(INPUT begins)
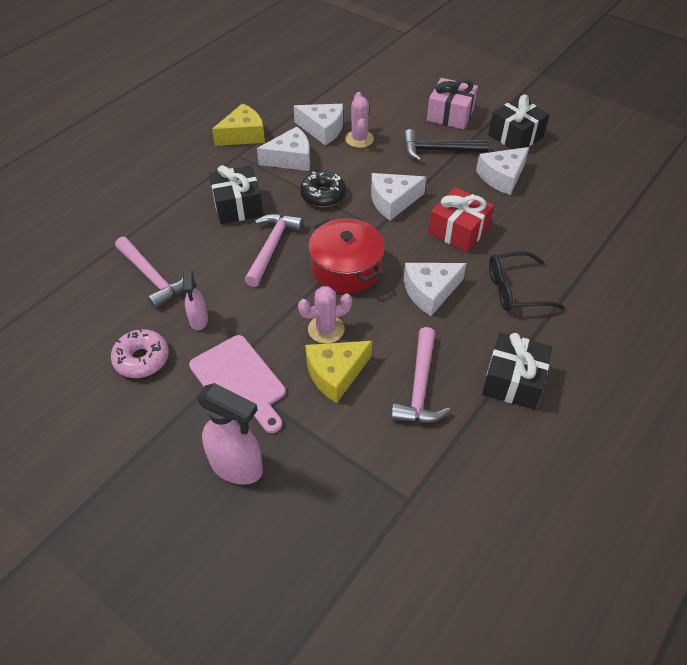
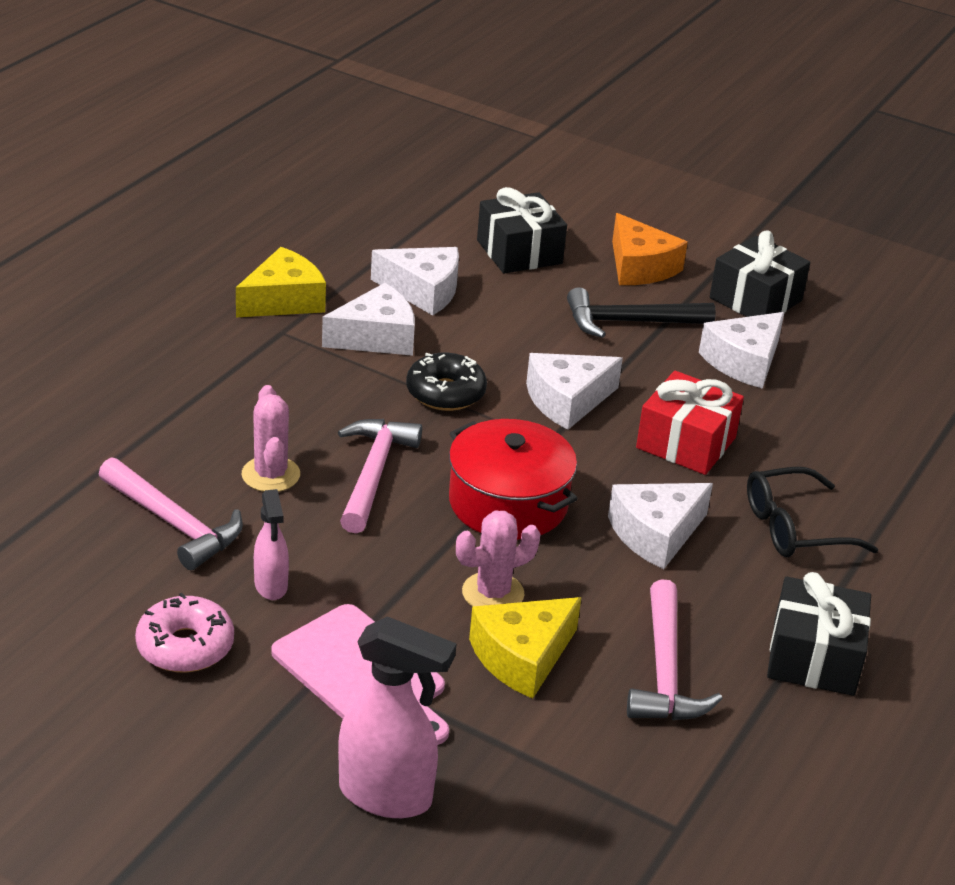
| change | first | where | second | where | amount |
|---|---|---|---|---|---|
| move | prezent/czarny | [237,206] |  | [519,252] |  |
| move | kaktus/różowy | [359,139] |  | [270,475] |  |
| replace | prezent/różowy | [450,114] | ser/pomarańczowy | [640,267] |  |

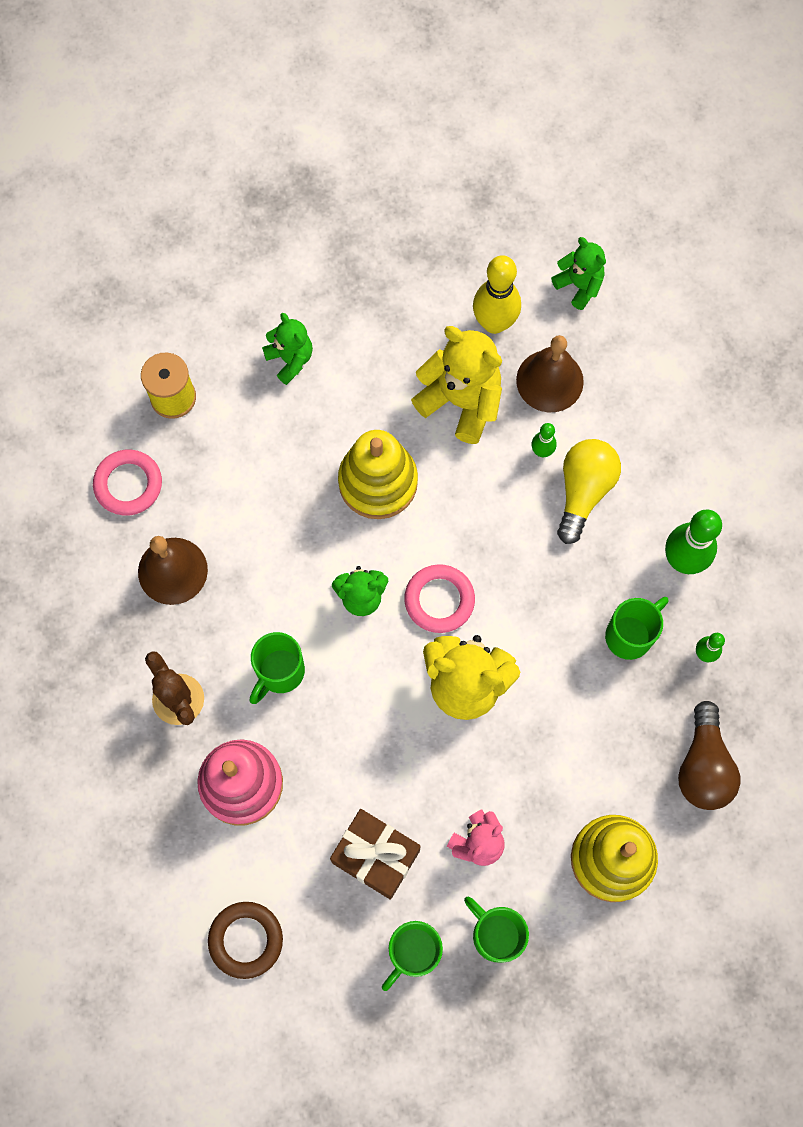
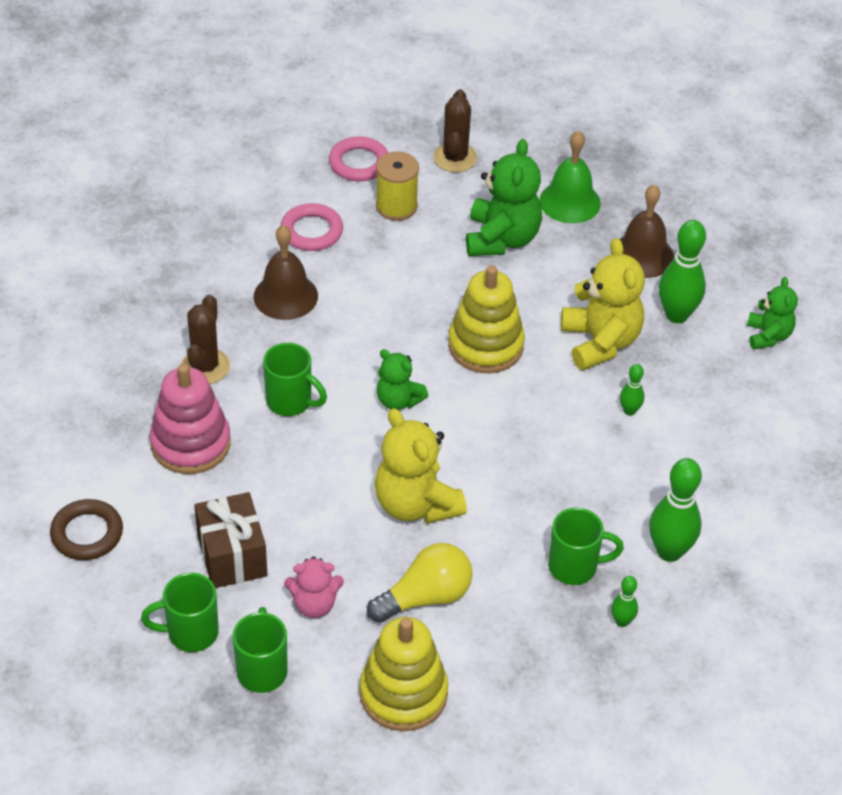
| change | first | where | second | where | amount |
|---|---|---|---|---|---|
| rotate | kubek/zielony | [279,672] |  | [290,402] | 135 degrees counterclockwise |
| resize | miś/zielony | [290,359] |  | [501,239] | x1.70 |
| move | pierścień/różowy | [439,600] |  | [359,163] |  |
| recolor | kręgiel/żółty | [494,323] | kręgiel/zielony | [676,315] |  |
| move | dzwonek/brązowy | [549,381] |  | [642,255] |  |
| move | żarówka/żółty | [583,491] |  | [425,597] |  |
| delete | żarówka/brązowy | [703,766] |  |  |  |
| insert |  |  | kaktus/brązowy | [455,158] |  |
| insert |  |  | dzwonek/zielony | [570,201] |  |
(INPUT ends)
* _WHAT YOU SHOULD DO_: An exact copy of the lines above, from the one containing "move | prezent/czarny" through the one containing "move | kaktus/różowy", is the whole of the answer.

* _PROBLEM SOLUTION_:
| move | prezent/czarny | [237,206] |  | [519,252] |  |
| move | kaktus/różowy | [359,139] |  | [270,475] |  |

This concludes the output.